* What is being asked
Give back every record exactly.

* Data extract
^^^^^^^^

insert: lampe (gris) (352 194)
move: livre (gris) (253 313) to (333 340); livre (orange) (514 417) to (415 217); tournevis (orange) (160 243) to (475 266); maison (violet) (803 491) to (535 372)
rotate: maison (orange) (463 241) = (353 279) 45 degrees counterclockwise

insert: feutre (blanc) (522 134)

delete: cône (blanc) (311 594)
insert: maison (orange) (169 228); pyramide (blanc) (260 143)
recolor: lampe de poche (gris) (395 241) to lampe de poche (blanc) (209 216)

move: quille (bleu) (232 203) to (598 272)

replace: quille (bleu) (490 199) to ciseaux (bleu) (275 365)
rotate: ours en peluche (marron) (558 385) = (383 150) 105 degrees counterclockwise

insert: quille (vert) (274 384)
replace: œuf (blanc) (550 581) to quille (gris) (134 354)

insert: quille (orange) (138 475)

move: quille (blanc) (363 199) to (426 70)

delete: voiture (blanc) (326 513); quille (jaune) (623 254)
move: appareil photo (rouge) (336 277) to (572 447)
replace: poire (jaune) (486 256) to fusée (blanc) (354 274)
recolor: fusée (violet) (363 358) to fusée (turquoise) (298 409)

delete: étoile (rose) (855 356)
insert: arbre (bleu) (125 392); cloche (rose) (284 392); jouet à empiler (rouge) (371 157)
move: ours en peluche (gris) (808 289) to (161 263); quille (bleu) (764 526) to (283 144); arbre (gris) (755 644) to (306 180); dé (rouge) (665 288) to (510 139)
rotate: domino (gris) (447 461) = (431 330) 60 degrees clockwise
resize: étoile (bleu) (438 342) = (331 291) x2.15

^^^^^^^^

* Response area
insert: lampe (gris) (352 194)
move: livre (gris) (253 313) to (333 340); livre (orange) (514 417) to (415 217); tournevis (orange) (160 243) to (475 266); maison (violet) (803 491) to (535 372)
rotate: maison (orange) (463 241) = (353 279) 45 degrees counterclockwise

insert: feutre (blanc) (522 134)

delete: cône (blanc) (311 594)
insert: maison (orange) (169 228); pyramide (blanc) (260 143)
recolor: lampe de poche (gris) (395 241) to lampe de poche (blanc) (209 216)

move: quille (bleu) (232 203) to (598 272)

replace: quille (bleu) (490 199) to ciseaux (bleu) (275 365)
rotate: ours en peluche (marron) (558 385) = (383 150) 105 degrees counterclockwise

insert: quille (vert) (274 384)
replace: œuf (blanc) (550 581) to quille (gris) (134 354)

insert: quille (orange) (138 475)

move: quille (blanc) (363 199) to (426 70)

delete: voiture (blanc) (326 513); quille (jaune) (623 254)
move: appareil photo (rouge) (336 277) to (572 447)
replace: poire (jaune) (486 256) to fusée (blanc) (354 274)
recolor: fusée (violet) (363 358) to fusée (turquoise) (298 409)

delete: étoile (rose) (855 356)
insert: arbre (bleu) (125 392); cloche (rose) (284 392); jouet à empiler (rouge) (371 157)
move: ours en peluche (gris) (808 289) to (161 263); quille (bleu) (764 526) to (283 144); arbre (gris) (755 644) to (306 180); dé (rouge) (665 288) to (510 139)
rotate: domino (gris) (447 461) = (431 330) 60 degrees clockwise
resize: étoile (bleu) (438 342) = (331 291) x2.15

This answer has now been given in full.